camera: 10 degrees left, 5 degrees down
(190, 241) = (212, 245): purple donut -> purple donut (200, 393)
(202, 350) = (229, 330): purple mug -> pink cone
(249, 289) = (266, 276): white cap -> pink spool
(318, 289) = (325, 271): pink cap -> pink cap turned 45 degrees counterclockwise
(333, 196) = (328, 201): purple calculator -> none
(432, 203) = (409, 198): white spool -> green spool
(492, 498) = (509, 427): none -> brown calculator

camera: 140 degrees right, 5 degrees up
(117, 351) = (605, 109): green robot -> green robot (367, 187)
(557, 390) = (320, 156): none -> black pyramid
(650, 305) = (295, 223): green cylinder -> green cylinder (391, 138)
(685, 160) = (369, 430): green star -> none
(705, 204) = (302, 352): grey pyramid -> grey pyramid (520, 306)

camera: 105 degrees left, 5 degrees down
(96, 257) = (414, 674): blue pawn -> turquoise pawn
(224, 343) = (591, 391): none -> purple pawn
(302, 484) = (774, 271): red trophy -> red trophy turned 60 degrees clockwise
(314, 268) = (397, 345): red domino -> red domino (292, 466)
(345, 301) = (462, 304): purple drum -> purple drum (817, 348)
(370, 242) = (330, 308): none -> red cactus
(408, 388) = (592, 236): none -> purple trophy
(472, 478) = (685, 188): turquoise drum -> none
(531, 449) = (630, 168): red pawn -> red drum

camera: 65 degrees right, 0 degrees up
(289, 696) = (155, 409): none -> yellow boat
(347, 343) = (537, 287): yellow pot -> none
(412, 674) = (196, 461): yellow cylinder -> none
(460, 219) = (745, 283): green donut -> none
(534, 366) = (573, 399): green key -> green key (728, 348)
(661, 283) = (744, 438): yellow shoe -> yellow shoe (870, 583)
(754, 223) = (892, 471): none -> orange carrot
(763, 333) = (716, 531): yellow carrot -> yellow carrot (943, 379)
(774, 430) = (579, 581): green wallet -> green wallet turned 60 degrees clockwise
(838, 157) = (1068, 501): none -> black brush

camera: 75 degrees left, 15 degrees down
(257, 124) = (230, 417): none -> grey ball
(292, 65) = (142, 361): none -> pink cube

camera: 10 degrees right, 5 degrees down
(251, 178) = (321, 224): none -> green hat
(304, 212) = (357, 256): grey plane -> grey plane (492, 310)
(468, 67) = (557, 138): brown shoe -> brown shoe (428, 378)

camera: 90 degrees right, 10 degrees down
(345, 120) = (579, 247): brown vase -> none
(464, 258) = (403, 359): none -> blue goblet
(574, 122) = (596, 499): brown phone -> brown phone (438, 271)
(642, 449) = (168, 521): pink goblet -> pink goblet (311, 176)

• _TASK_:
Make a tally of the lines in this data that include the string "spool", and answer with that tally alone.

• _RESULT FOR THIS TASK_:
2